WORK ORDER → Excluding images, repeat the data exactly as given.

PROVIDED DATA Block Start

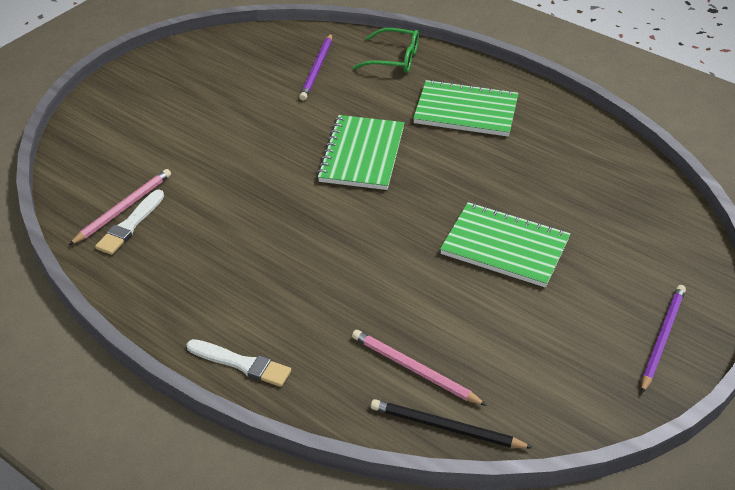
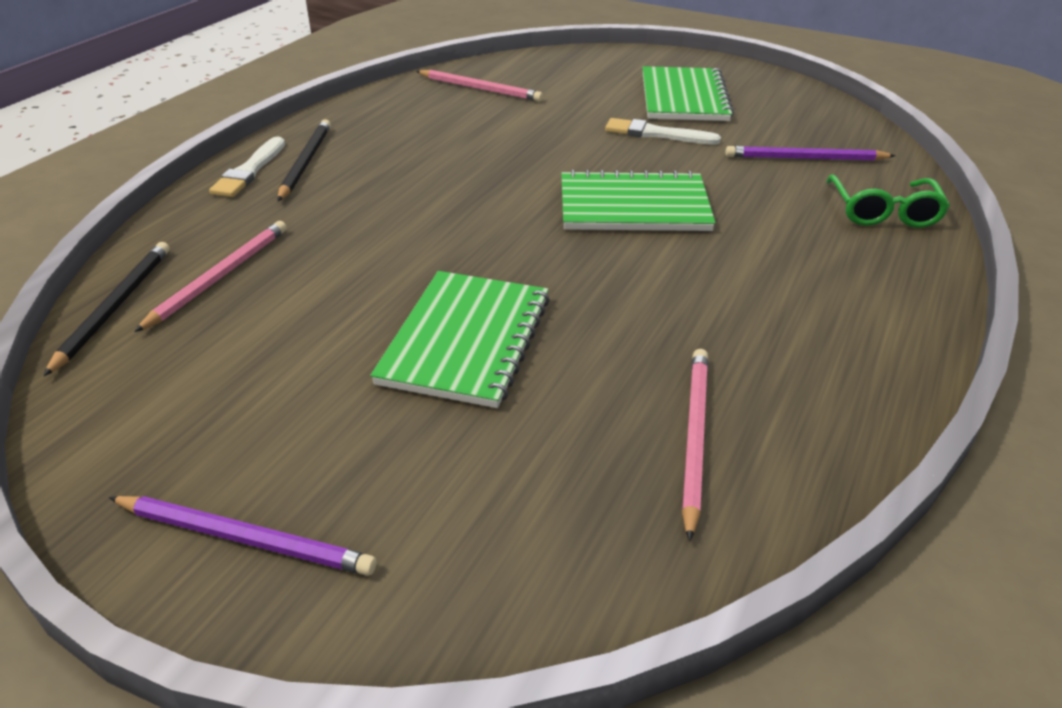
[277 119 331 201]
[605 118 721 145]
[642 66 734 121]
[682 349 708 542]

PROVIDED DATA Block End

TASK SOLUTION →
[277 119 331 201]
[605 118 721 145]
[642 66 734 121]
[682 349 708 542]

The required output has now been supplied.